§ **Word and element location data**
________
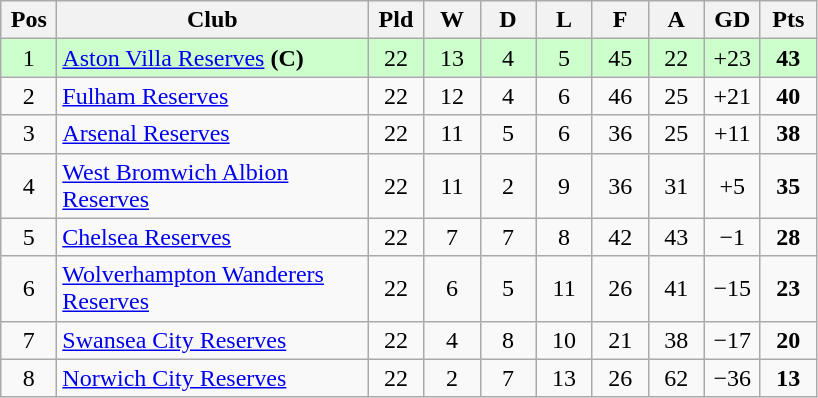
12 (452, 96)
23 (788, 288)
46 (620, 96)
Norwich City Reserves (212, 378)
10 (564, 340)
Aston Villa Reserves (C) (212, 58)
−1 (732, 237)
+11 (732, 134)
35 (788, 186)
D (508, 20)
Arsenal Reserves (212, 134)
1 (29, 58)
F (620, 20)
28 (788, 237)
45 (620, 58)
W (452, 20)
+23 (732, 58)
+5 (732, 186)
−17 (732, 340)
GD (732, 20)
31 (676, 186)
West Bromwich Albion Reserves (212, 186)
+21 (732, 96)
A (676, 20)
41 (676, 288)
Chelsea Reserves (212, 237)
40 (788, 96)
Pos (29, 20)
62 (676, 378)
Pts (788, 20)
Swansea City Reserves (212, 340)
20 (788, 340)
Pld (396, 20)
42 (620, 237)
−36 (732, 378)
9 (564, 186)
−15 (732, 288)
3 (29, 134)
Club (212, 20)
Wolverhampton Wanderers Reserves (212, 288)
21 (620, 340)
L (564, 20)
Fulham Reserves (212, 96)
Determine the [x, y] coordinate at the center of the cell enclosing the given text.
________
§ **Task prompt**
Reproduce the entire listing above line for line without any changes, leaving out any pictures.

§ **Worked solution**
12 (452, 96)
23 (788, 288)
46 (620, 96)
Norwich City Reserves (212, 378)
10 (564, 340)
Aston Villa Reserves (C) (212, 58)
−1 (732, 237)
+11 (732, 134)
35 (788, 186)
D (508, 20)
Arsenal Reserves (212, 134)
1 (29, 58)
F (620, 20)
28 (788, 237)
45 (620, 58)
W (452, 20)
+23 (732, 58)
+5 (732, 186)
−17 (732, 340)
GD (732, 20)
31 (676, 186)
West Bromwich Albion Reserves (212, 186)
+21 (732, 96)
A (676, 20)
41 (676, 288)
Chelsea Reserves (212, 237)
40 (788, 96)
Pos (29, 20)
62 (676, 378)
Pts (788, 20)
Swansea City Reserves (212, 340)
20 (788, 340)
Pld (396, 20)
42 (620, 237)
−36 (732, 378)
9 (564, 186)
−15 (732, 288)
3 (29, 134)
Club (212, 20)
Wolverhampton Wanderers Reserves (212, 288)
21 (620, 340)
L (564, 20)
Fulham Reserves (212, 96)
Determine the [x, y] coordinate at the center of the cell enclosing the given text.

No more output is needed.